A single number is expected: the count of lines below where the word "plate" occurs.

-- Supplied entries --
....

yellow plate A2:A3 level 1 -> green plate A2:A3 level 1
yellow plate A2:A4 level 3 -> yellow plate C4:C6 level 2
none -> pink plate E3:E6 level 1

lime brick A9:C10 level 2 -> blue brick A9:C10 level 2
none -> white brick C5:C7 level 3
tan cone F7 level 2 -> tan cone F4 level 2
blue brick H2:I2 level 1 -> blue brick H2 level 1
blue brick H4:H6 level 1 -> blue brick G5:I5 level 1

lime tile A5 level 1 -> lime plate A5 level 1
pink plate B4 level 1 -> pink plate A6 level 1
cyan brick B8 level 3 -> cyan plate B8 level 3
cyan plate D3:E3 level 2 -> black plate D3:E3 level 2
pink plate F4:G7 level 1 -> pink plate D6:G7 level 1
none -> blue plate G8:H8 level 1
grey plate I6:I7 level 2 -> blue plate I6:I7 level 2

....

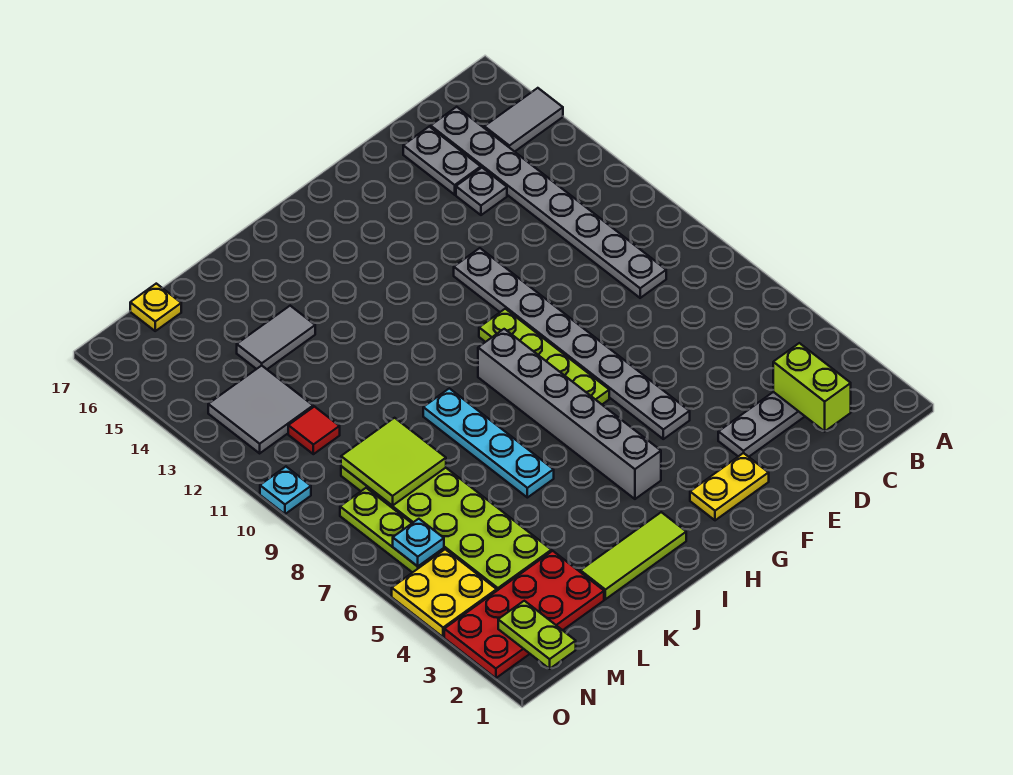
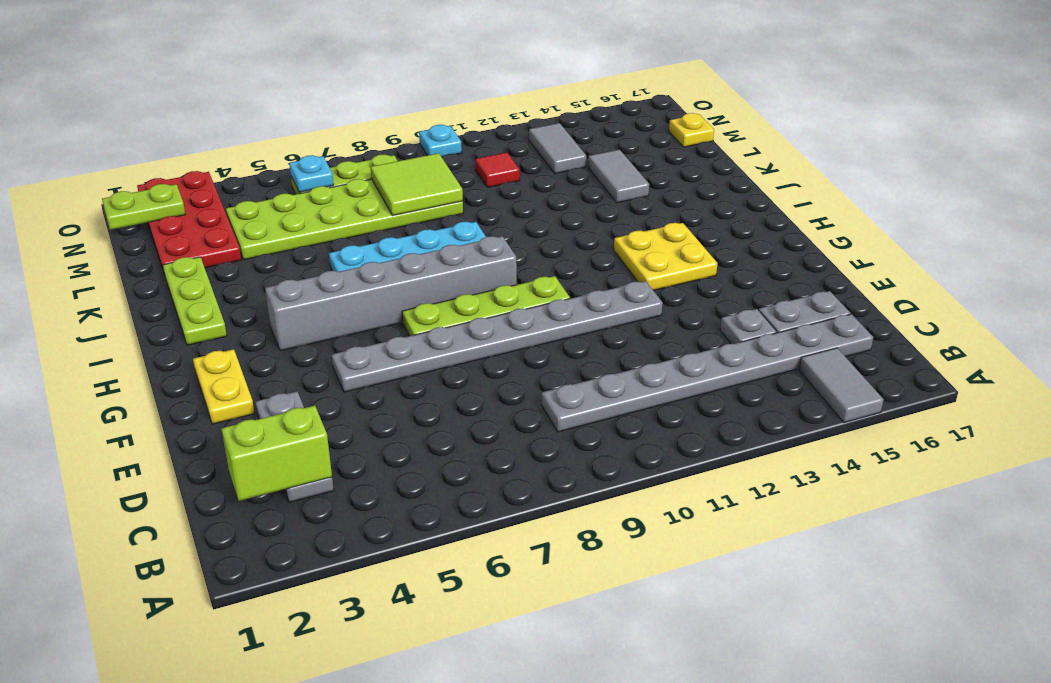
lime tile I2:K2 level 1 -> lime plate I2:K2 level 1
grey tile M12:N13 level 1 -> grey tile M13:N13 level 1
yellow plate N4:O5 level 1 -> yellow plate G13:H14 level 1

....

-- Solution --
12